[Records from a data source]
=====
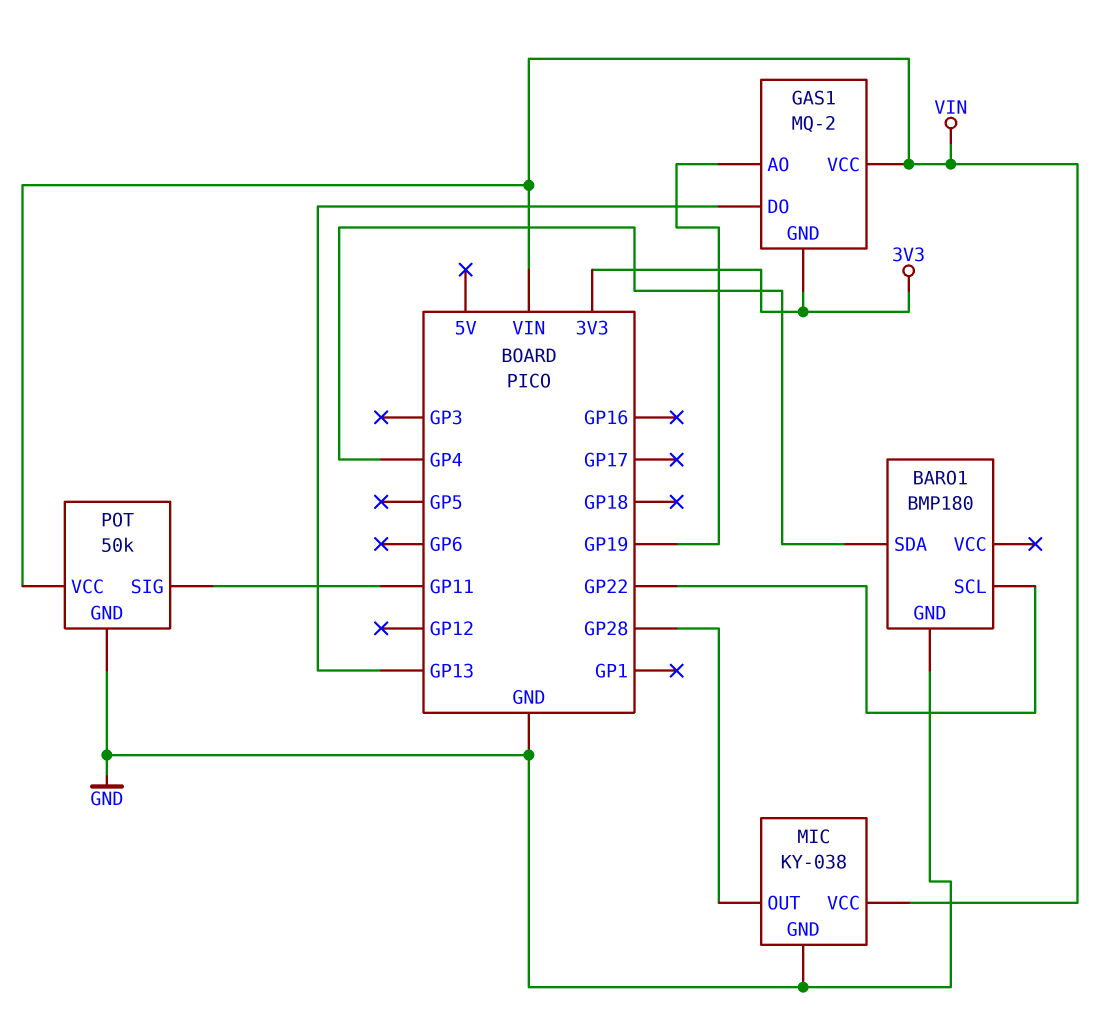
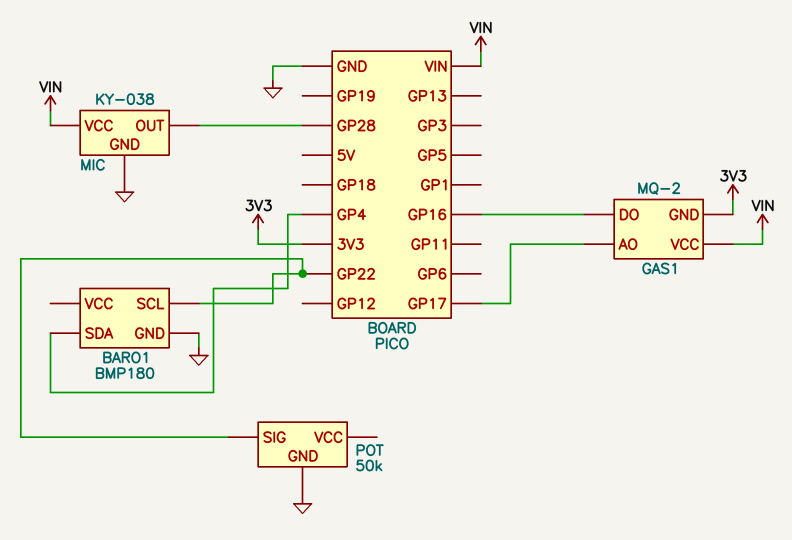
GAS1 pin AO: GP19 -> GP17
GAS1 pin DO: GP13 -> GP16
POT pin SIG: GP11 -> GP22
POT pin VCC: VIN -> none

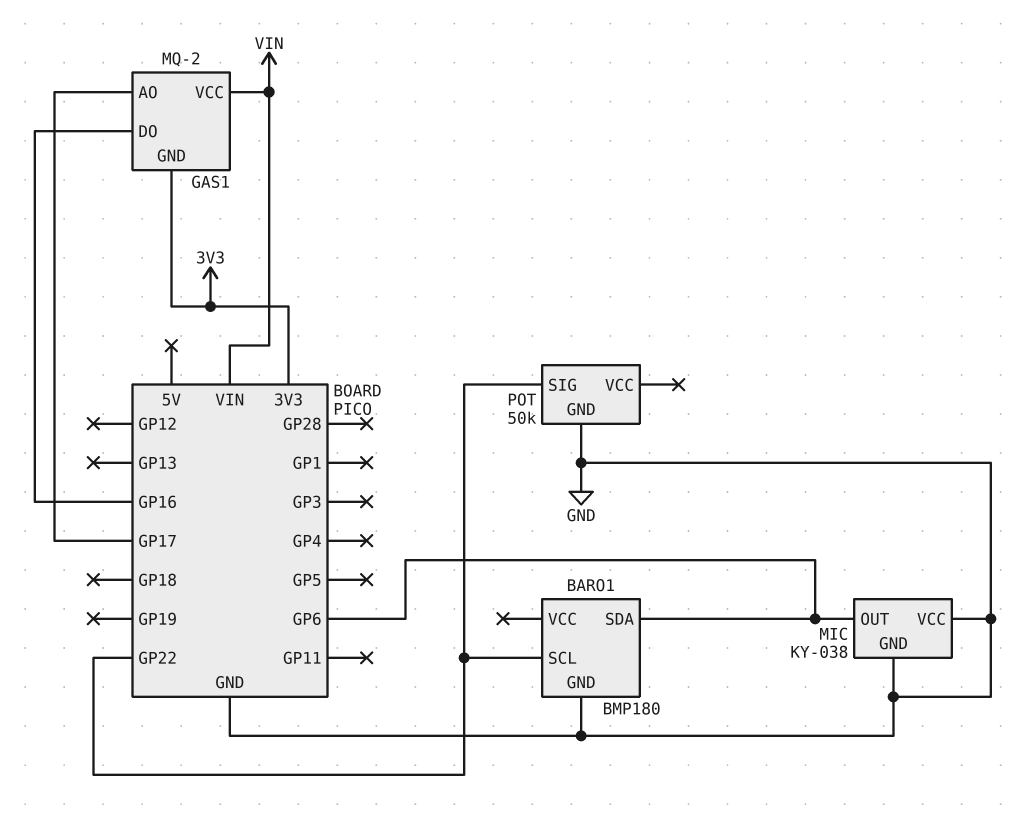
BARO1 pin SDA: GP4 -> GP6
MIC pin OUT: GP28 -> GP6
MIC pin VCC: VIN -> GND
=====
- **The task**: Leaving out the pictures, print every record exactly as written.

- **Task output**:
GAS1 pin AO: GP19 -> GP17
GAS1 pin DO: GP13 -> GP16
POT pin SIG: GP11 -> GP22
POT pin VCC: VIN -> none

BARO1 pin SDA: GP4 -> GP6
MIC pin OUT: GP28 -> GP6
MIC pin VCC: VIN -> GND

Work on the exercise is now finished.